Goal of the exercise
Find every line below with the word "none". Then give only how many there are.

Extracted records

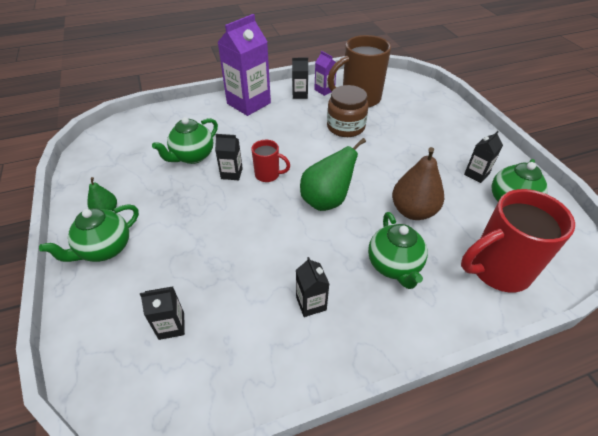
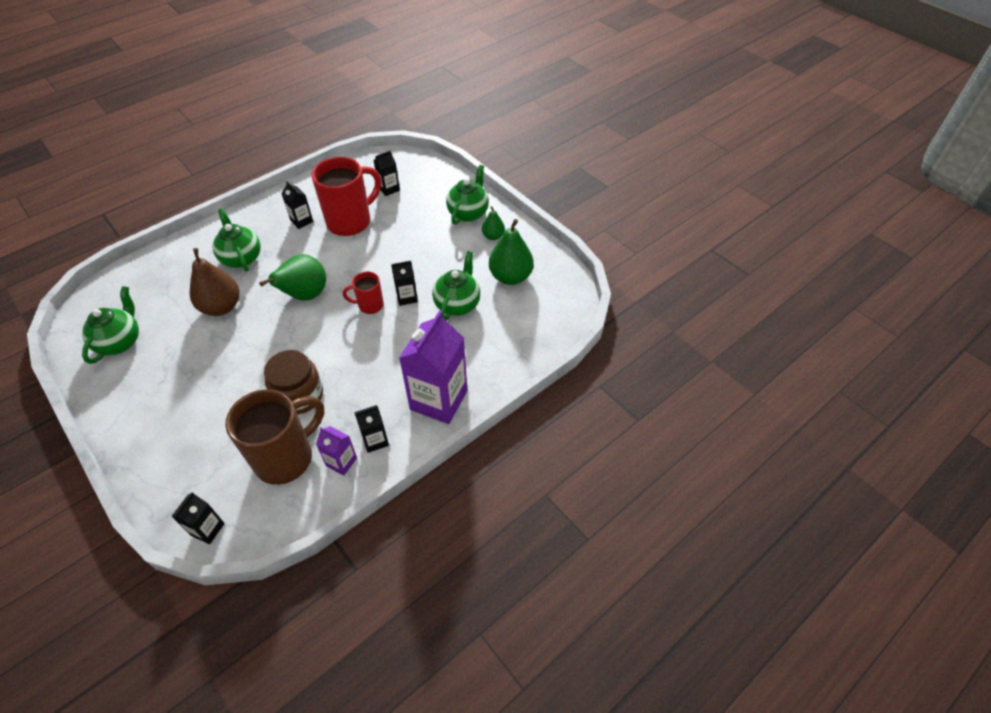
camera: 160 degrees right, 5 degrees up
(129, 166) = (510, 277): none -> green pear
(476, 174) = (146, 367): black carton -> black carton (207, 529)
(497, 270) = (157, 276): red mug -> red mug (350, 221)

* * *

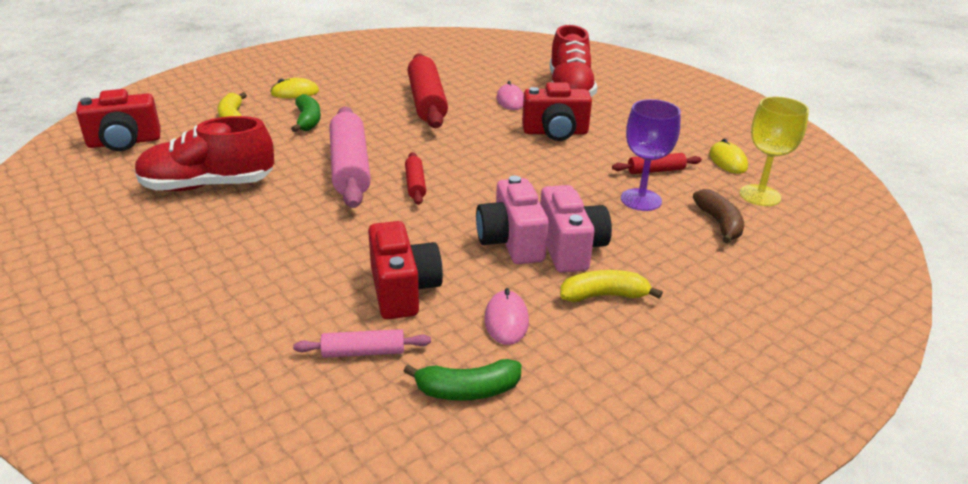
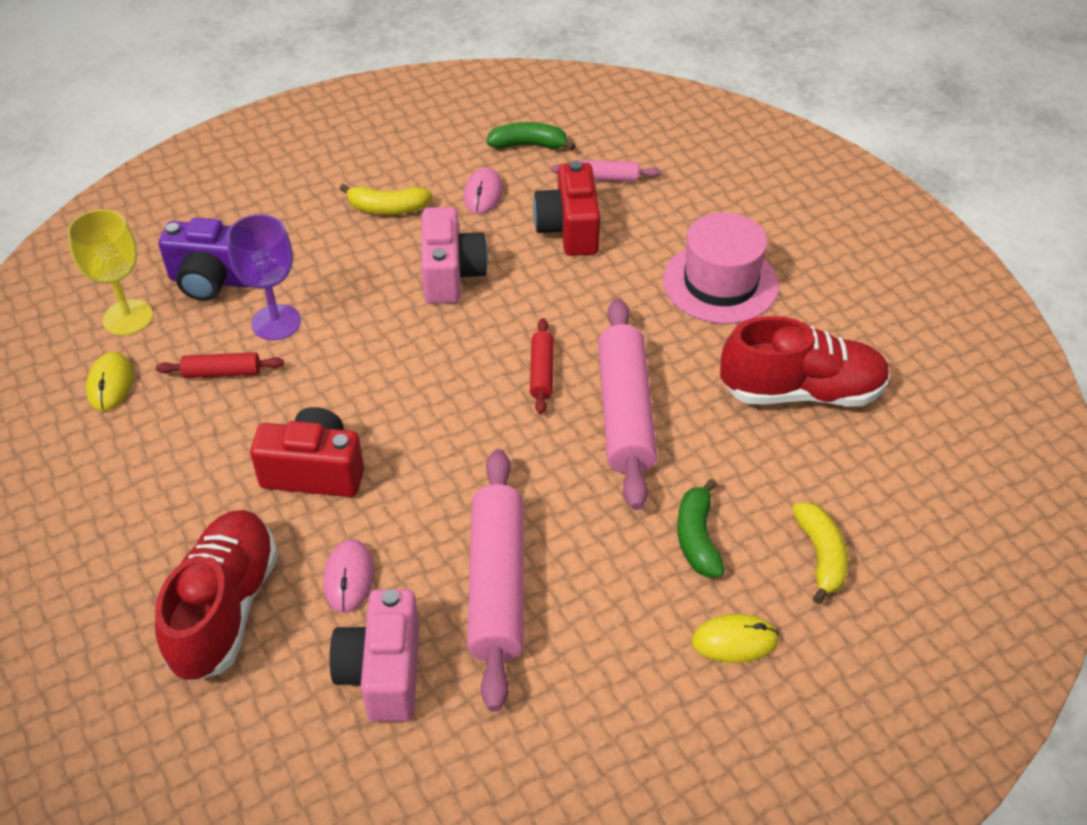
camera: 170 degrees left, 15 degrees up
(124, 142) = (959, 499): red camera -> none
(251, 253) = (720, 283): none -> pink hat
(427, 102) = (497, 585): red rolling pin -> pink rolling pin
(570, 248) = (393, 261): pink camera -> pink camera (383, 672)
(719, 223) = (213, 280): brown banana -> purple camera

...

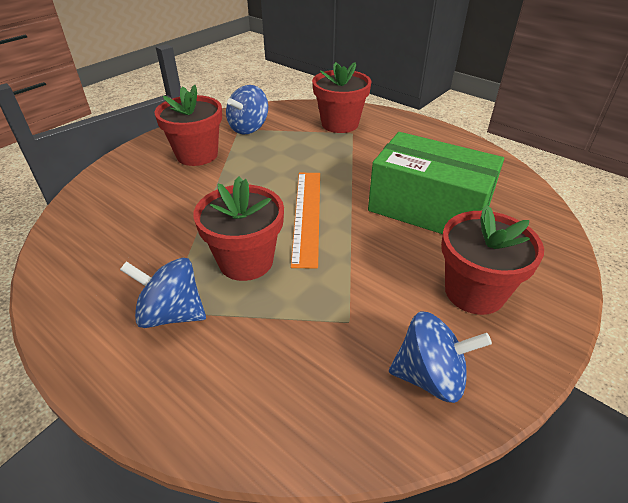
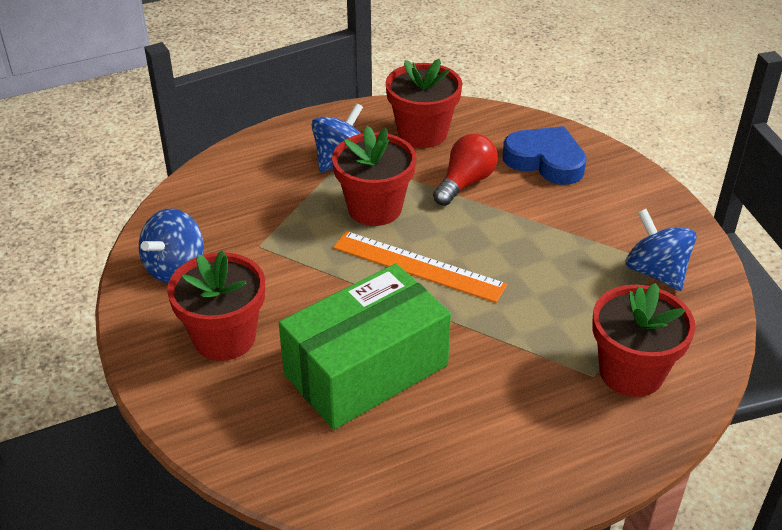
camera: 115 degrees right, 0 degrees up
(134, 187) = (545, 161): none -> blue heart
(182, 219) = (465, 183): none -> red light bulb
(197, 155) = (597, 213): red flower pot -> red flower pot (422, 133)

Reply to the exercise
5